=== DATA EXCERPTS ===
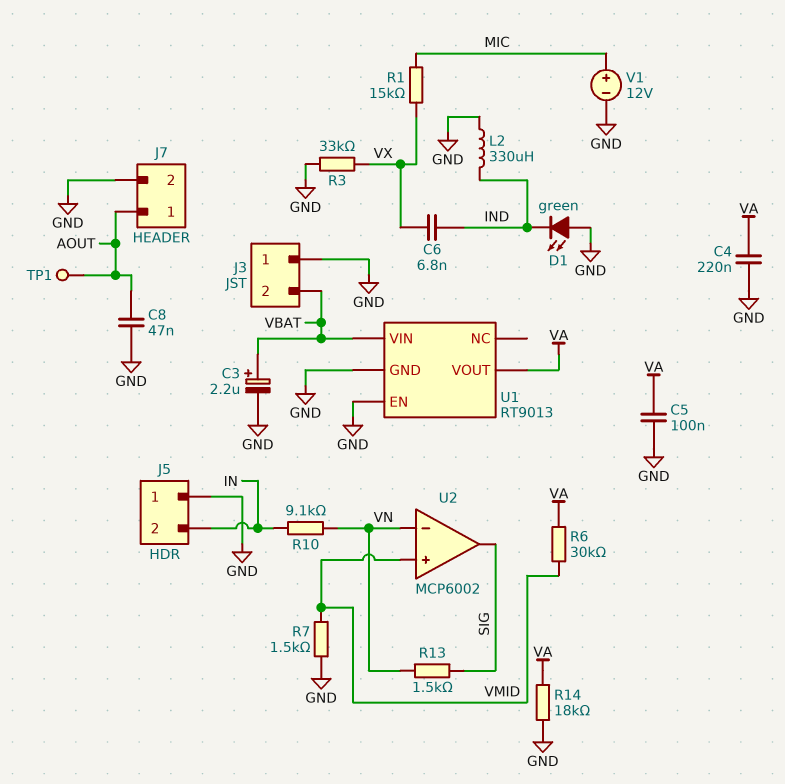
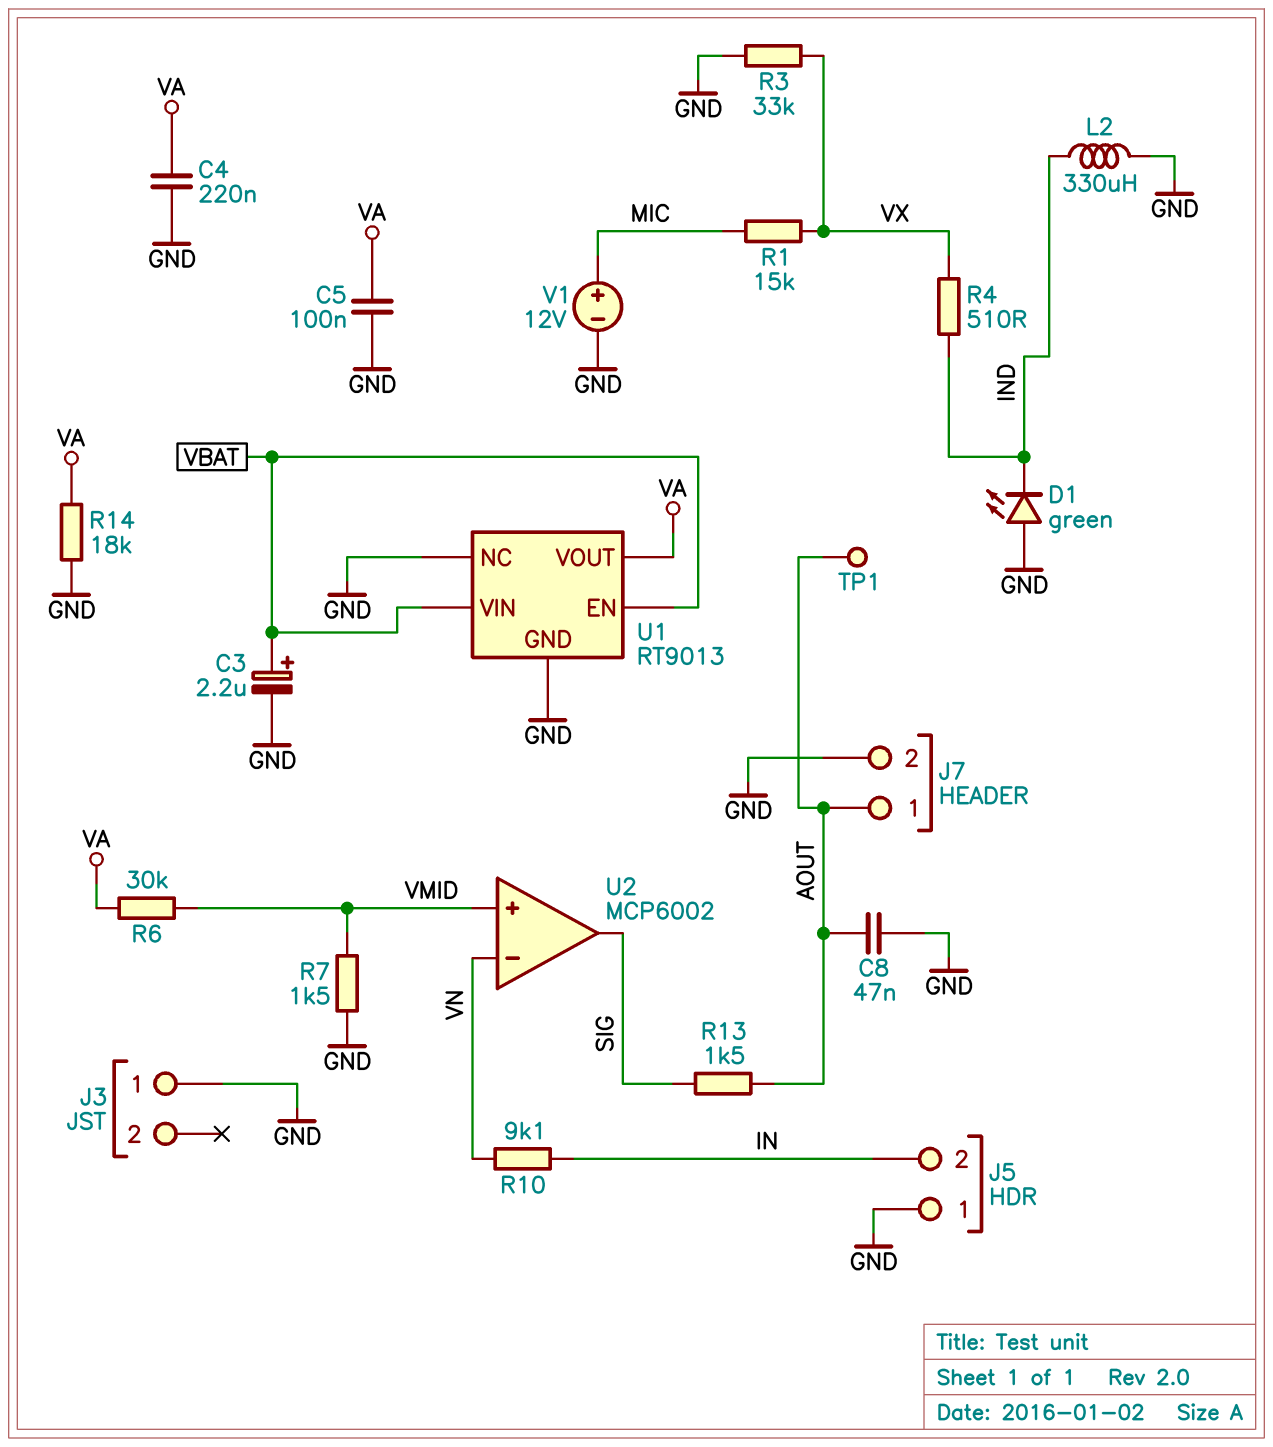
C6: 6.8nF (IND, VX) -> none
J3 pin 2: VBAT -> none
R4: none -> 510 (IND, VX)
R13: 1.5k (SIG, VN) -> 1.5k (AOUT, SIG)
U1 pin EN: GND -> VBAT
U1 pin NC: none -> GND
===
WHAT YOU ARE ASKED TO DO ::
Your task is to copy exactly, and only, the lines from the line with "R13: 1.5k (SIG, VN) -> 1.5k (AOUT, SIG)" through the last line of the entries, both included.

OUTPUT FOR THIS TASK ::
R13: 1.5k (SIG, VN) -> 1.5k (AOUT, SIG)
U1 pin EN: GND -> VBAT
U1 pin NC: none -> GND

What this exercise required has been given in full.